**What to produce:**
Could each entry below be printed again exactly as given?

**Data for this task:**
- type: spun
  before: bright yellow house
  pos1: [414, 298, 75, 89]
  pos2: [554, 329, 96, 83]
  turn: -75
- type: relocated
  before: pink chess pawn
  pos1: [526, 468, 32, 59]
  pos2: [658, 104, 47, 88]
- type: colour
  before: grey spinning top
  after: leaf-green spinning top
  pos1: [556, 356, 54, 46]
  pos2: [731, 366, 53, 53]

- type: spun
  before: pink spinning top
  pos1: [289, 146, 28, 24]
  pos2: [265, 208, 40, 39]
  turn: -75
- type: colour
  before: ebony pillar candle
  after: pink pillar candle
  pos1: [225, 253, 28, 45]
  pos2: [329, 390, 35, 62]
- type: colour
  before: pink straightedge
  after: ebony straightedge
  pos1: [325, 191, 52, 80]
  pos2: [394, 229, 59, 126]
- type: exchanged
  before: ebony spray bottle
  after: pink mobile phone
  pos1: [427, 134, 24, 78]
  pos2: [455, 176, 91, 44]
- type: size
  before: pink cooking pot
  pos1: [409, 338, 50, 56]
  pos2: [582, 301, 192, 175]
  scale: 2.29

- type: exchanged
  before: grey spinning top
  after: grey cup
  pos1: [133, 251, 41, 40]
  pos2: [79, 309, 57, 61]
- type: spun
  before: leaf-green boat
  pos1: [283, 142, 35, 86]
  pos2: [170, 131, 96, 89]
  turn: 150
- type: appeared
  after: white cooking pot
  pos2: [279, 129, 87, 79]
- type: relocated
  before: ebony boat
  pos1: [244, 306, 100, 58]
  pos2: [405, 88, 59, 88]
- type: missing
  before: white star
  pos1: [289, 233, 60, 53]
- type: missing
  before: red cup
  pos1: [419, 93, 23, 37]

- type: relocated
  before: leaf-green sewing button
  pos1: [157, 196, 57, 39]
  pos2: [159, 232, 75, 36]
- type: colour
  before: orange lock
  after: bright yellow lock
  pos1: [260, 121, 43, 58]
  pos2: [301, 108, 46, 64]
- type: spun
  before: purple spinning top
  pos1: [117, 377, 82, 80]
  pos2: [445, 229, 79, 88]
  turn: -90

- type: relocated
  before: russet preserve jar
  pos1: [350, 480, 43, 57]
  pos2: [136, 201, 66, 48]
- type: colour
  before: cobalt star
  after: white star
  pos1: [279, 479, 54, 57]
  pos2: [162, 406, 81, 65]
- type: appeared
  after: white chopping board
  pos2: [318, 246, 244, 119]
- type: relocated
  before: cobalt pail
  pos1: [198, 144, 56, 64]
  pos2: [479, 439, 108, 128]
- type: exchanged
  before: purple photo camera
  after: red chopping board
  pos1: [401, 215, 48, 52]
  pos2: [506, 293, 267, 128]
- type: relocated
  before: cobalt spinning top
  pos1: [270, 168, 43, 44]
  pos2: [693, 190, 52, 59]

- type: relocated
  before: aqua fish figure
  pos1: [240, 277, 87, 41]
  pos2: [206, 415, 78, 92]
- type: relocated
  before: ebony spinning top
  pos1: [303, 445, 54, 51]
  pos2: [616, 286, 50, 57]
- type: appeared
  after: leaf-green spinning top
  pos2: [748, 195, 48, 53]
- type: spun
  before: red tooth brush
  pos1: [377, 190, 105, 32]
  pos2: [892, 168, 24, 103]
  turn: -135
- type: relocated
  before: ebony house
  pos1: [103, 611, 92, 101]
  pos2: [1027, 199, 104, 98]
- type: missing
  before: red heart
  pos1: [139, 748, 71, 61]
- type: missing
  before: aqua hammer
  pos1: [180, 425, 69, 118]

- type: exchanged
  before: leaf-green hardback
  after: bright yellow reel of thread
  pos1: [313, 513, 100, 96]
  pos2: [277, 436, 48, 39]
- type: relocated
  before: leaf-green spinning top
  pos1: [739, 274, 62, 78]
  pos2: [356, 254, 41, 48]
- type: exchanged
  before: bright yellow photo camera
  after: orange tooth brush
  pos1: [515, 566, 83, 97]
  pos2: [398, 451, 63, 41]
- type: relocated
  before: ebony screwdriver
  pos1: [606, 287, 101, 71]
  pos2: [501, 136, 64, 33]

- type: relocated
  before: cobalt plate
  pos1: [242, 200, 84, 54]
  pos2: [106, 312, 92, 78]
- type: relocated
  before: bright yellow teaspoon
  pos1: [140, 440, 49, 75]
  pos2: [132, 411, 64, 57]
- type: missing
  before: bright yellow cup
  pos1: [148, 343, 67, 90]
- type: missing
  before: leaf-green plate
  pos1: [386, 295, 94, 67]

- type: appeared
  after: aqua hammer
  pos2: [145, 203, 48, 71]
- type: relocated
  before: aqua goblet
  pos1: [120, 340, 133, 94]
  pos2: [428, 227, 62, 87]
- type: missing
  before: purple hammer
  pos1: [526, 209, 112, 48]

**Answer to the exercise:**
- type: spun
  before: bright yellow house
  pos1: [414, 298, 75, 89]
  pos2: [554, 329, 96, 83]
  turn: -75
- type: relocated
  before: pink chess pawn
  pos1: [526, 468, 32, 59]
  pos2: [658, 104, 47, 88]
- type: colour
  before: grey spinning top
  after: leaf-green spinning top
  pos1: [556, 356, 54, 46]
  pos2: [731, 366, 53, 53]

- type: spun
  before: pink spinning top
  pos1: [289, 146, 28, 24]
  pos2: [265, 208, 40, 39]
  turn: -75
- type: colour
  before: ebony pillar candle
  after: pink pillar candle
  pos1: [225, 253, 28, 45]
  pos2: [329, 390, 35, 62]
- type: colour
  before: pink straightedge
  after: ebony straightedge
  pos1: [325, 191, 52, 80]
  pos2: [394, 229, 59, 126]
- type: exchanged
  before: ebony spray bottle
  after: pink mobile phone
  pos1: [427, 134, 24, 78]
  pos2: [455, 176, 91, 44]
- type: size
  before: pink cooking pot
  pos1: [409, 338, 50, 56]
  pos2: [582, 301, 192, 175]
  scale: 2.29

- type: exchanged
  before: grey spinning top
  after: grey cup
  pos1: [133, 251, 41, 40]
  pos2: [79, 309, 57, 61]
- type: spun
  before: leaf-green boat
  pos1: [283, 142, 35, 86]
  pos2: [170, 131, 96, 89]
  turn: 150
- type: appeared
  after: white cooking pot
  pos2: [279, 129, 87, 79]
- type: relocated
  before: ebony boat
  pos1: [244, 306, 100, 58]
  pos2: [405, 88, 59, 88]
- type: missing
  before: white star
  pos1: [289, 233, 60, 53]
- type: missing
  before: red cup
  pos1: [419, 93, 23, 37]

- type: relocated
  before: leaf-green sewing button
  pos1: [157, 196, 57, 39]
  pos2: [159, 232, 75, 36]
- type: colour
  before: orange lock
  after: bright yellow lock
  pos1: [260, 121, 43, 58]
  pos2: [301, 108, 46, 64]
- type: spun
  before: purple spinning top
  pos1: [117, 377, 82, 80]
  pos2: [445, 229, 79, 88]
  turn: -90

- type: relocated
  before: russet preserve jar
  pos1: [350, 480, 43, 57]
  pos2: [136, 201, 66, 48]
- type: colour
  before: cobalt star
  after: white star
  pos1: [279, 479, 54, 57]
  pos2: [162, 406, 81, 65]
- type: appeared
  after: white chopping board
  pos2: [318, 246, 244, 119]
- type: relocated
  before: cobalt pail
  pos1: [198, 144, 56, 64]
  pos2: [479, 439, 108, 128]
- type: exchanged
  before: purple photo camera
  after: red chopping board
  pos1: [401, 215, 48, 52]
  pos2: [506, 293, 267, 128]
- type: relocated
  before: cobalt spinning top
  pos1: [270, 168, 43, 44]
  pos2: [693, 190, 52, 59]

- type: relocated
  before: aqua fish figure
  pos1: [240, 277, 87, 41]
  pos2: [206, 415, 78, 92]
- type: relocated
  before: ebony spinning top
  pos1: [303, 445, 54, 51]
  pos2: [616, 286, 50, 57]
- type: appeared
  after: leaf-green spinning top
  pos2: [748, 195, 48, 53]
- type: spun
  before: red tooth brush
  pos1: [377, 190, 105, 32]
  pos2: [892, 168, 24, 103]
  turn: -135
- type: relocated
  before: ebony house
  pos1: [103, 611, 92, 101]
  pos2: [1027, 199, 104, 98]
- type: missing
  before: red heart
  pos1: [139, 748, 71, 61]
- type: missing
  before: aqua hammer
  pos1: [180, 425, 69, 118]

- type: exchanged
  before: leaf-green hardback
  after: bright yellow reel of thread
  pos1: [313, 513, 100, 96]
  pos2: [277, 436, 48, 39]
- type: relocated
  before: leaf-green spinning top
  pos1: [739, 274, 62, 78]
  pos2: [356, 254, 41, 48]
- type: exchanged
  before: bright yellow photo camera
  after: orange tooth brush
  pos1: [515, 566, 83, 97]
  pos2: [398, 451, 63, 41]
- type: relocated
  before: ebony screwdriver
  pos1: [606, 287, 101, 71]
  pos2: [501, 136, 64, 33]

- type: relocated
  before: cobalt plate
  pos1: [242, 200, 84, 54]
  pos2: [106, 312, 92, 78]
- type: relocated
  before: bright yellow teaspoon
  pos1: [140, 440, 49, 75]
  pos2: [132, 411, 64, 57]
- type: missing
  before: bright yellow cup
  pos1: [148, 343, 67, 90]
- type: missing
  before: leaf-green plate
  pos1: [386, 295, 94, 67]

- type: appeared
  after: aqua hammer
  pos2: [145, 203, 48, 71]
- type: relocated
  before: aqua goblet
  pos1: [120, 340, 133, 94]
  pos2: [428, 227, 62, 87]
- type: missing
  before: purple hammer
  pos1: [526, 209, 112, 48]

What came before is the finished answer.